**PROBLEM STATEMENT**
The required output is every line from the one with "R217: 1k (GND, N3) -> 1k (GND, VDD)" through the final line of the data below, unchanged.

.....

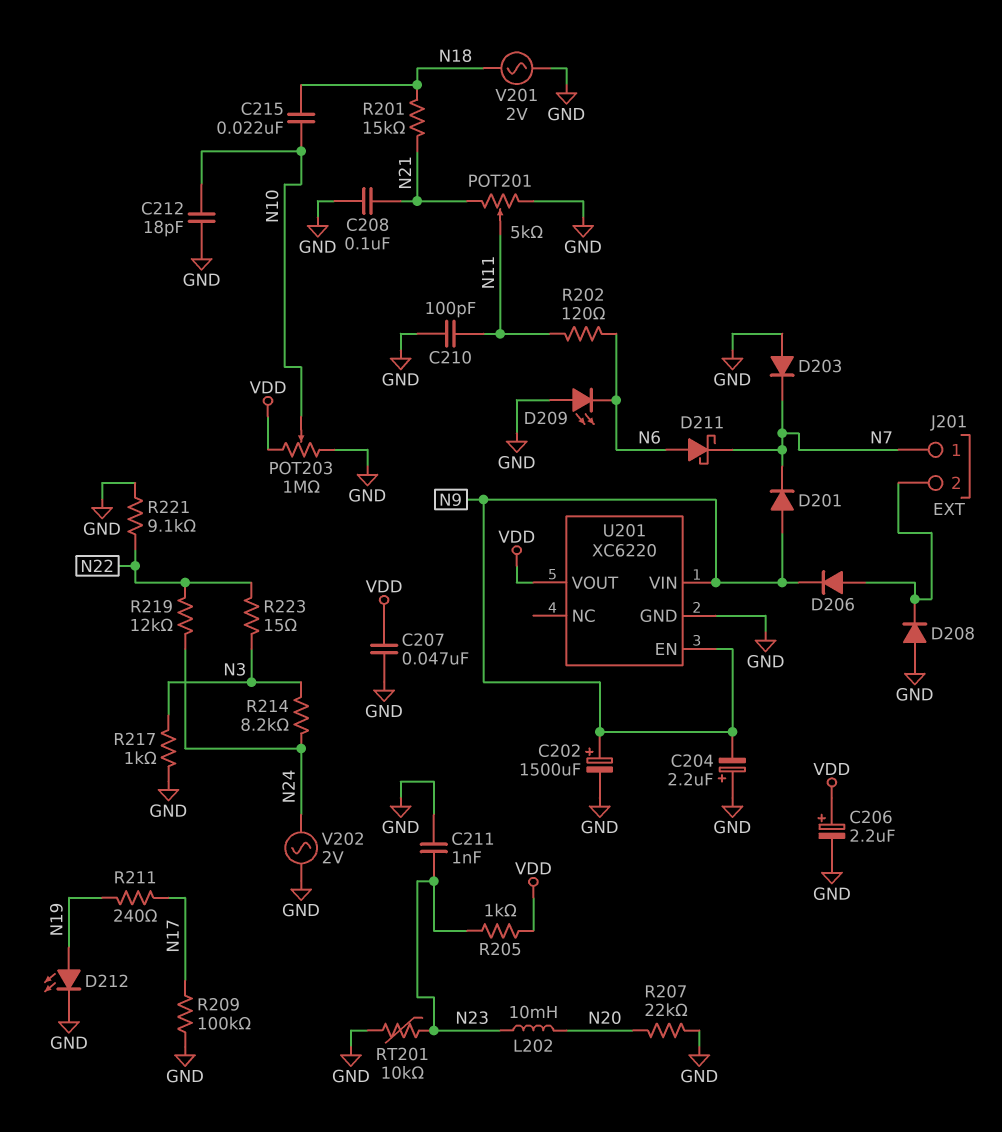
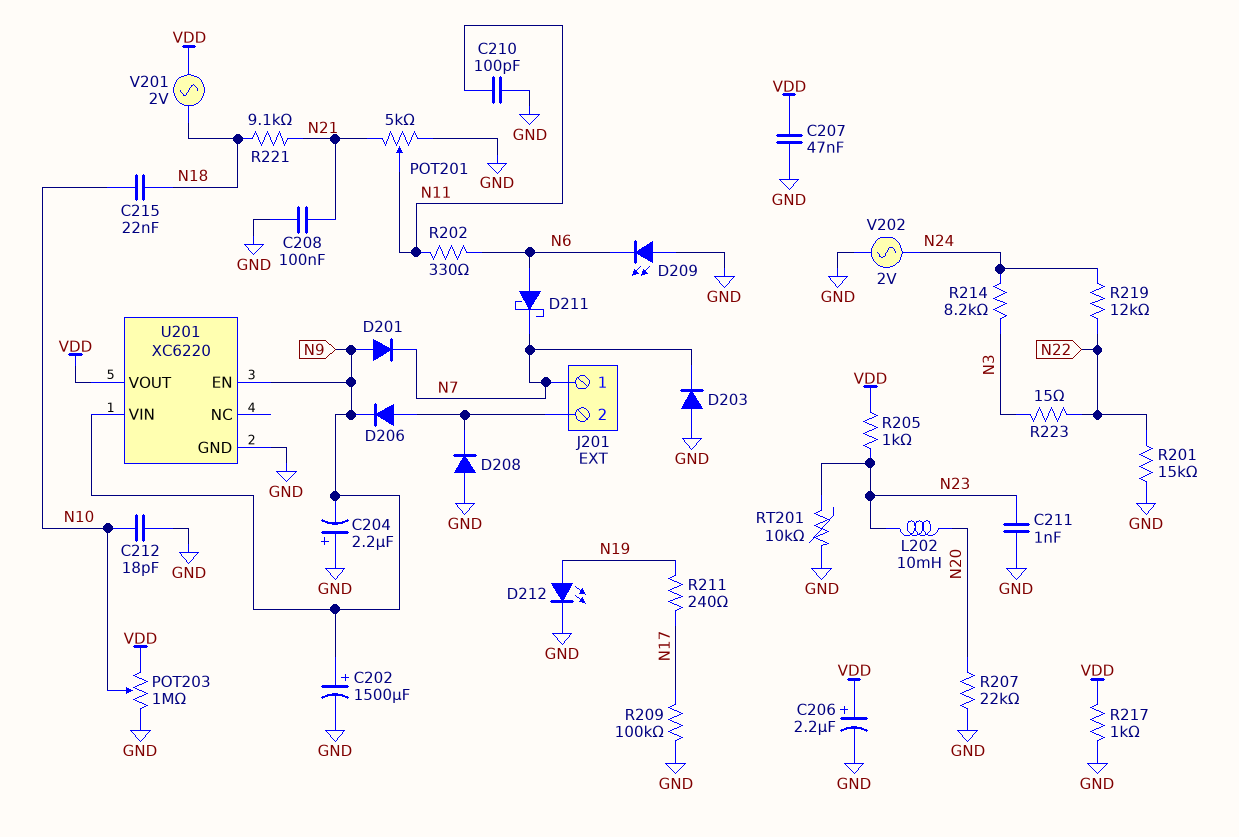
R201: 15k (N18, N21) -> 15k (GND, N22)
R202: 120 (N6, N11) -> 330 (N6, N11)
R217: 1k (GND, N3) -> 1k (GND, VDD)
R221: 9.1k (GND, N22) -> 9.1k (N18, N21)
V201: AC 2V (GND, N18) -> AC 2V (N18, VDD)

.....

**RESPONSE AREA**
R217: 1k (GND, N3) -> 1k (GND, VDD)
R221: 9.1k (GND, N22) -> 9.1k (N18, N21)
V201: AC 2V (GND, N18) -> AC 2V (N18, VDD)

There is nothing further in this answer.